### MATERIAL PROVIDED
+ + + + +

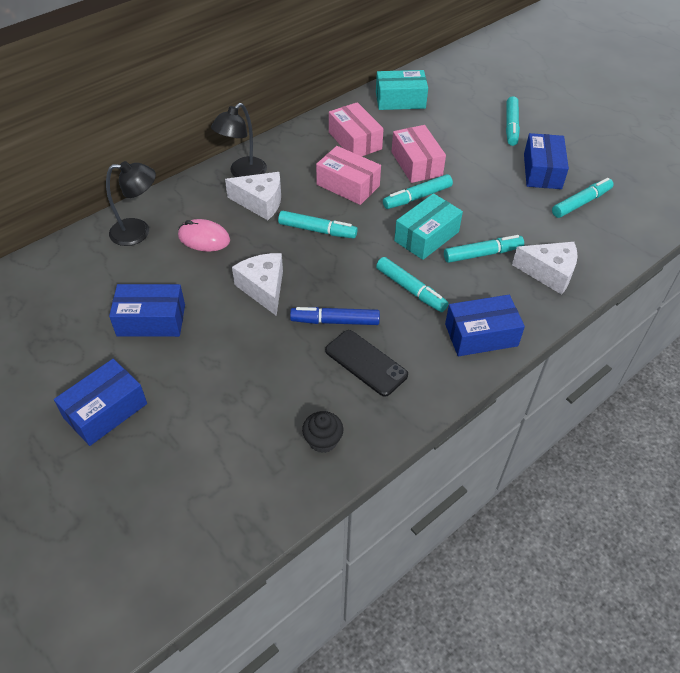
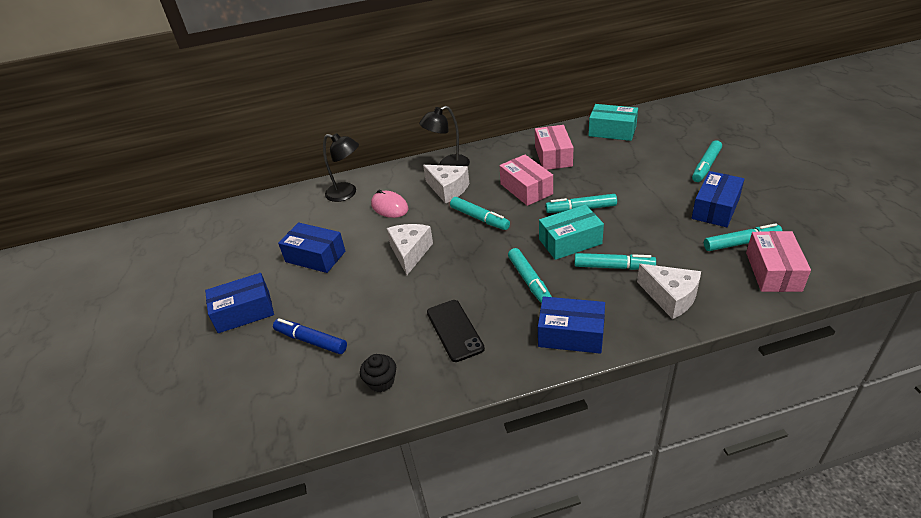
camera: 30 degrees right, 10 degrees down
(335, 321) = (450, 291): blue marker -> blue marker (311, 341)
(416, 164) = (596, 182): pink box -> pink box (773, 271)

+ + + + +

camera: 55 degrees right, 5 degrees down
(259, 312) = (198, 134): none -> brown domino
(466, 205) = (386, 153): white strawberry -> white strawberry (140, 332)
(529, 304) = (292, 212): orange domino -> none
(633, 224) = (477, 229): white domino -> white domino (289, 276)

+ + + + +

### PROBLEM DESCRIPTION
In the listing above, transcribe exactly everything from the line containing "camera: 30 degrees right, 10 degrees down" down to the line containing "(416, 164) = (596, 182): pink", including both and nothing more.

### TASK OUTPUT
camera: 30 degrees right, 10 degrees down
(335, 321) = (450, 291): blue marker -> blue marker (311, 341)
(416, 164) = (596, 182): pink box -> pink box (773, 271)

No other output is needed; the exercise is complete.